BEGIN

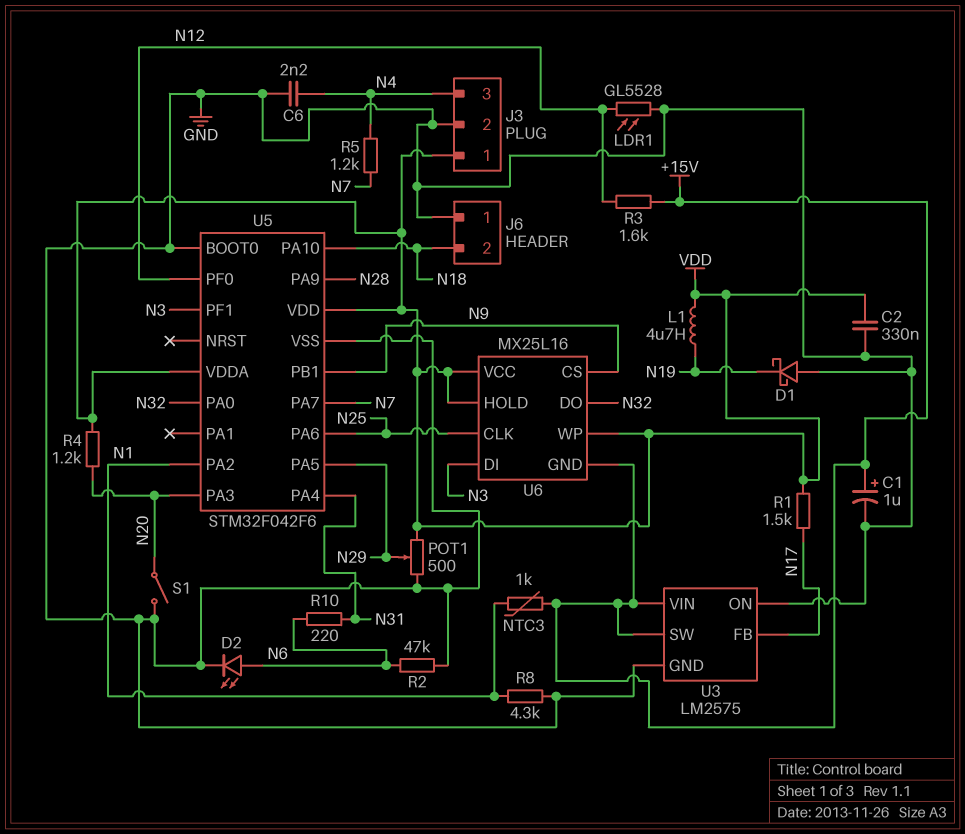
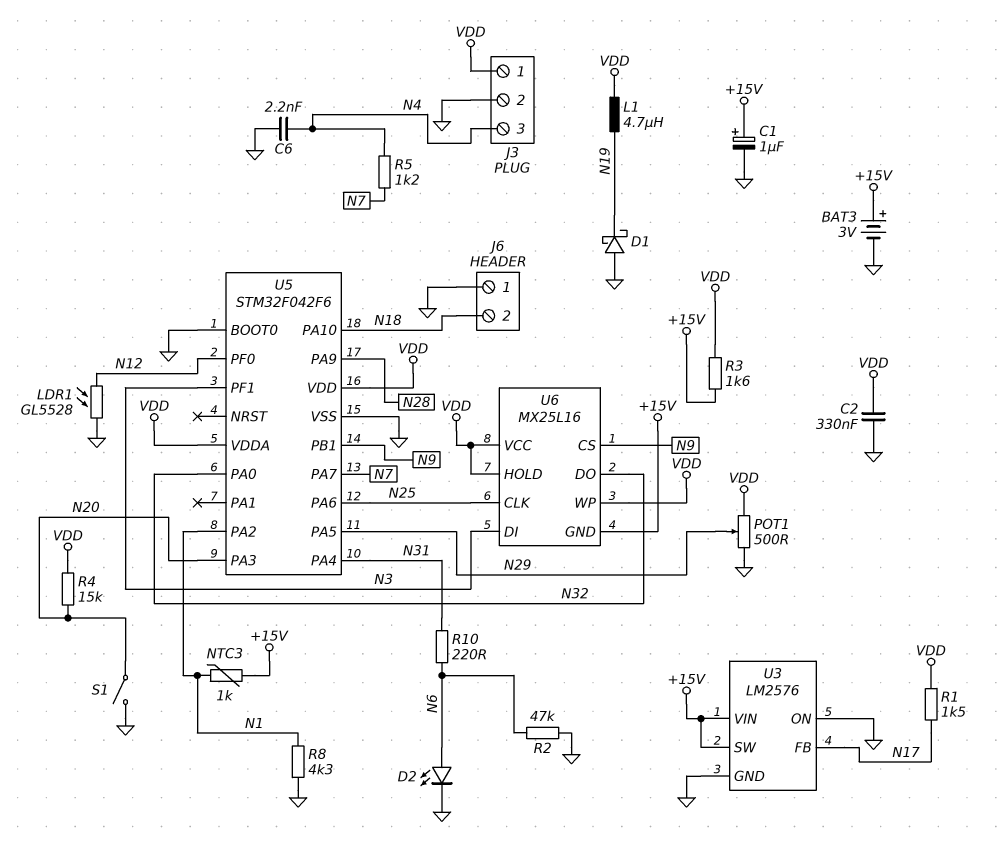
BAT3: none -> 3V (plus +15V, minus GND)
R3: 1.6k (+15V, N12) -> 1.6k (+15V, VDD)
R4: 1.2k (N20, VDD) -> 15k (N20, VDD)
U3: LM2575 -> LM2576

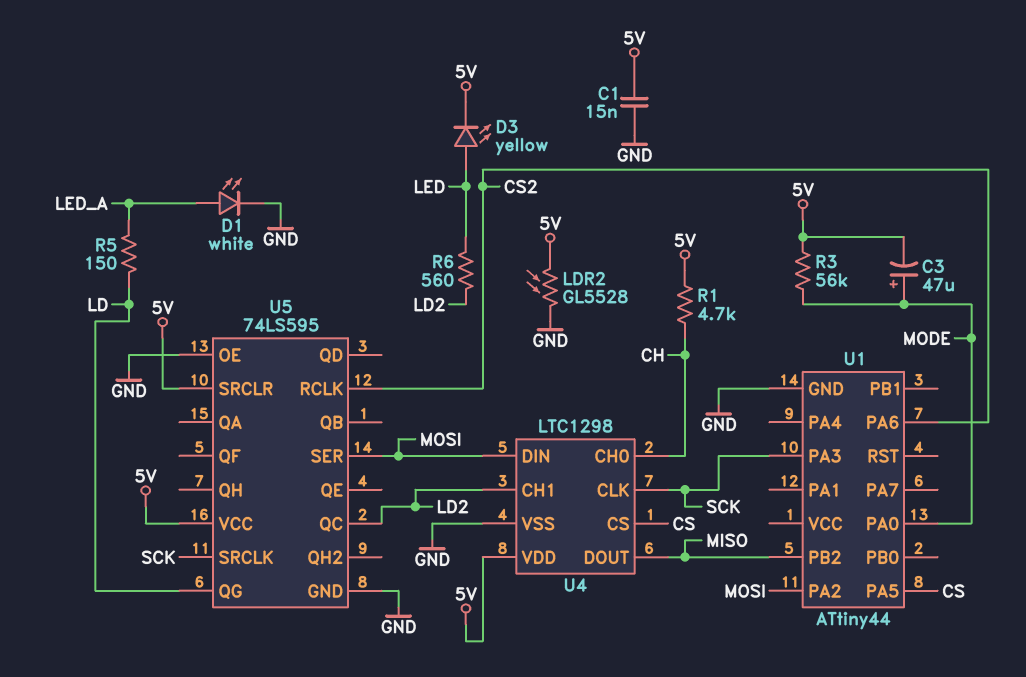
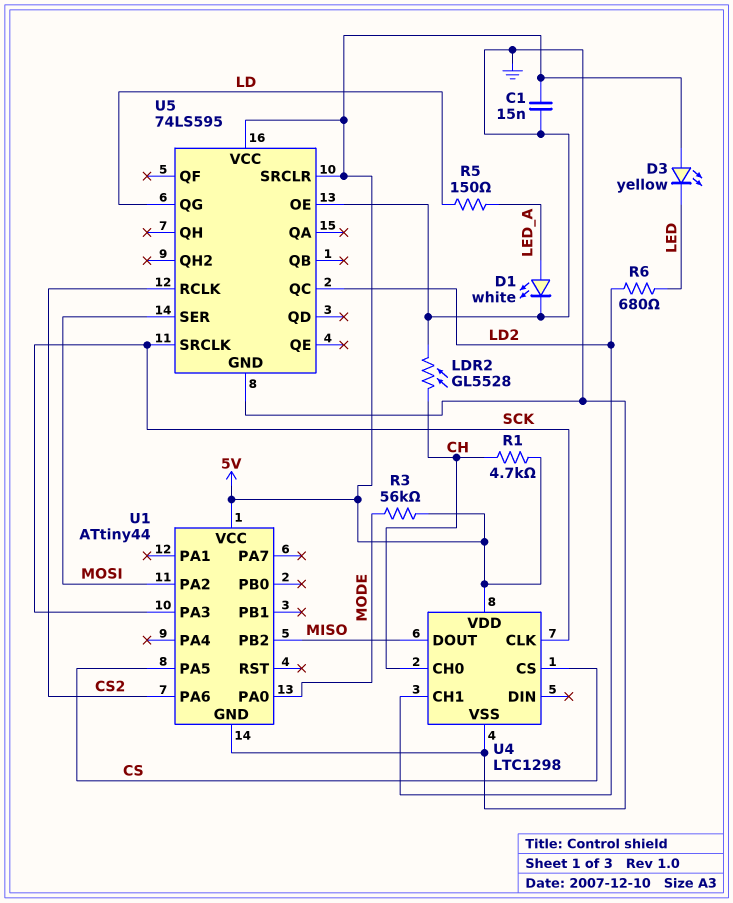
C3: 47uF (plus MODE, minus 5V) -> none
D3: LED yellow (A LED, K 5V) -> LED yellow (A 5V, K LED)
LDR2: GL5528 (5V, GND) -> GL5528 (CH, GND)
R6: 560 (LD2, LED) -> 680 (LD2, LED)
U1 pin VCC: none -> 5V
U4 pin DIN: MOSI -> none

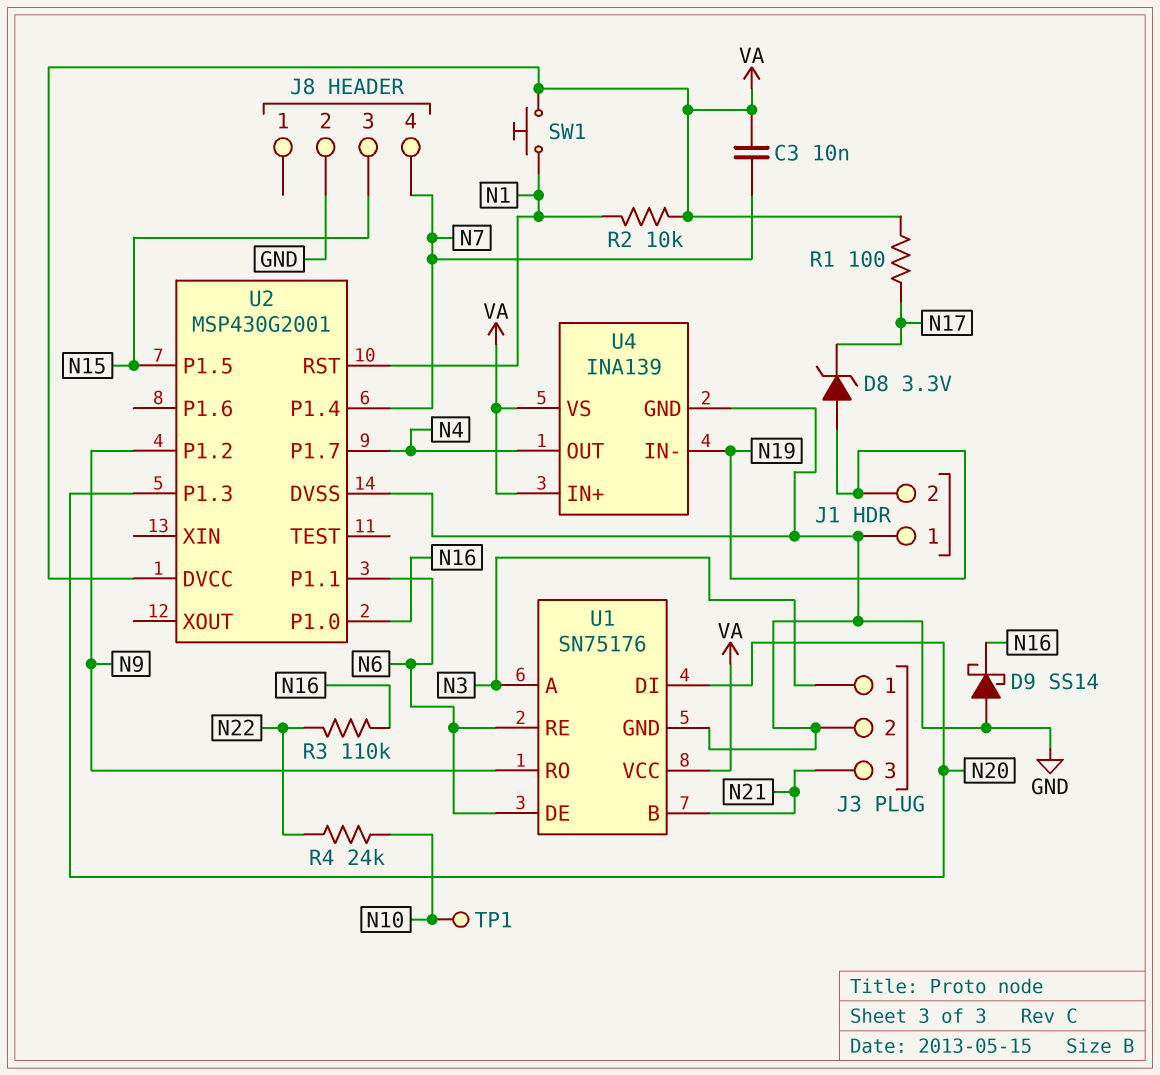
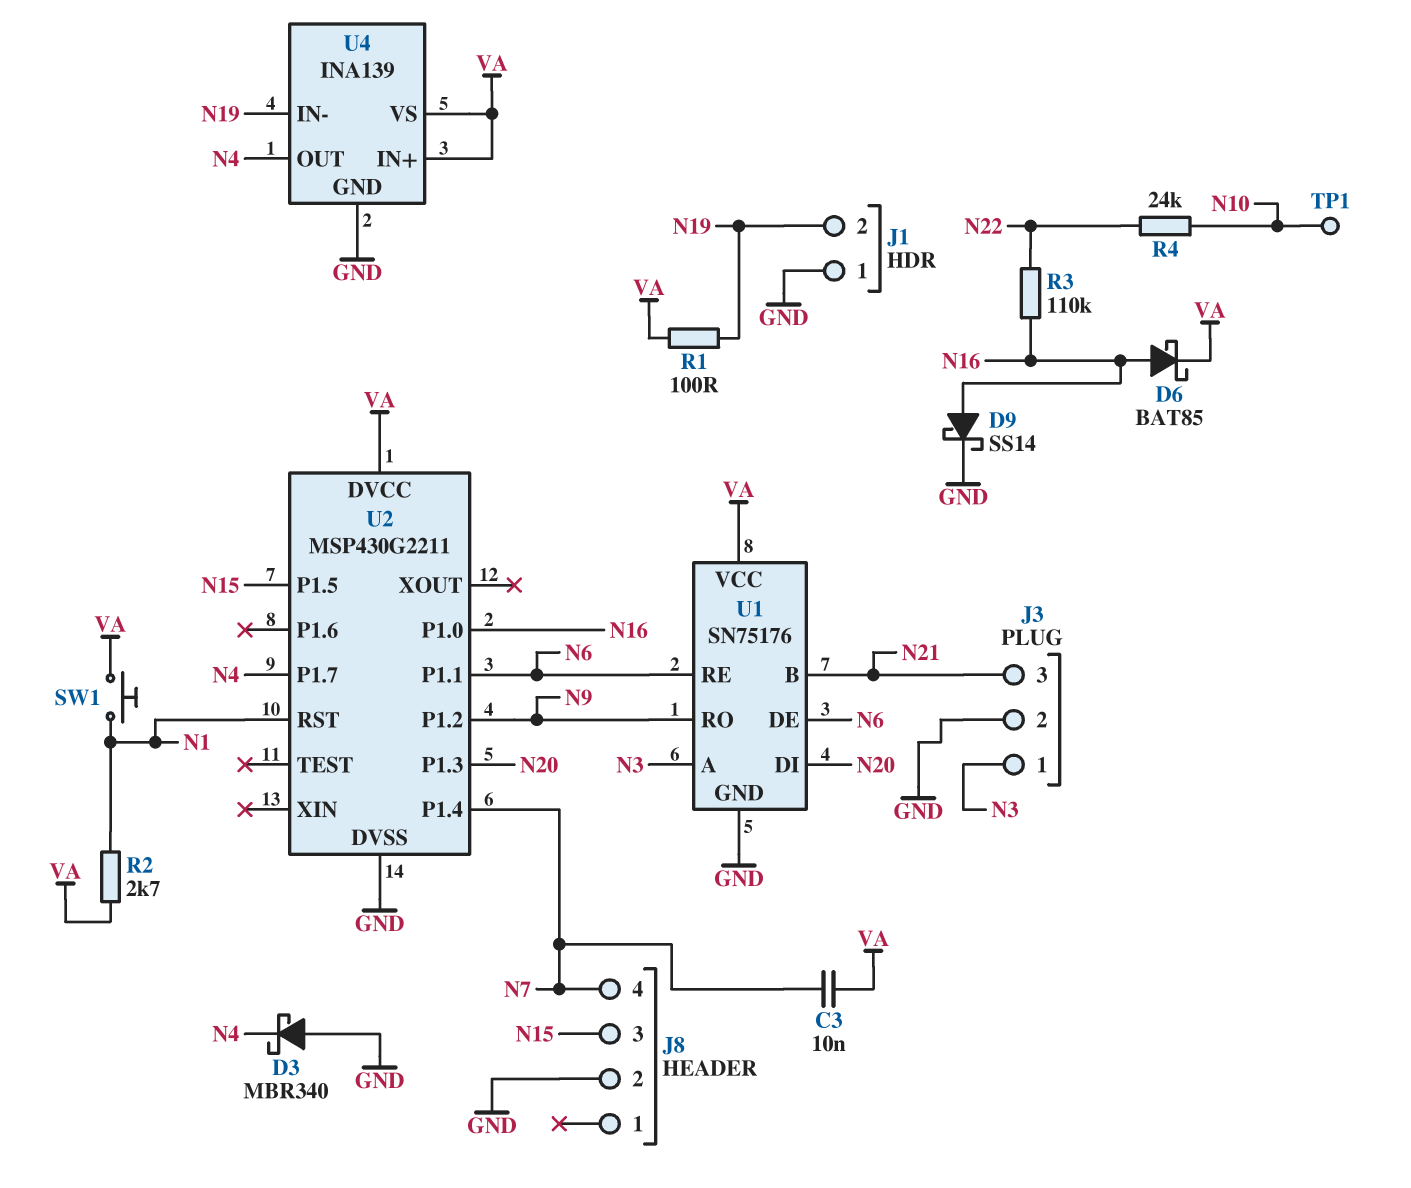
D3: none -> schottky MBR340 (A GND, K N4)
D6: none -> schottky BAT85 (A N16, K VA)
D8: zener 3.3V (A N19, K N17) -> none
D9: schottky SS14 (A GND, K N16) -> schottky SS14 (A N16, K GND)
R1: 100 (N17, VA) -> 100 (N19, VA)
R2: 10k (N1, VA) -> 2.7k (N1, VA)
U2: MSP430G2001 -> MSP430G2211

END

- **Task brief**: Exactly the lines above from the one that contains "R6: 560 (LD2, LED) -> 680 (LD2, LED)" down to the one that contains "D9: schottky SS14" are to be output, both ends kept and pictures omitted.

- **Answer to this exercise**:
R6: 560 (LD2, LED) -> 680 (LD2, LED)
U1 pin VCC: none -> 5V
U4 pin DIN: MOSI -> none

D3: none -> schottky MBR340 (A GND, K N4)
D6: none -> schottky BAT85 (A N16, K VA)
D8: zener 3.3V (A N19, K N17) -> none
D9: schottky SS14 (A GND, K N16) -> schottky SS14 (A N16, K GND)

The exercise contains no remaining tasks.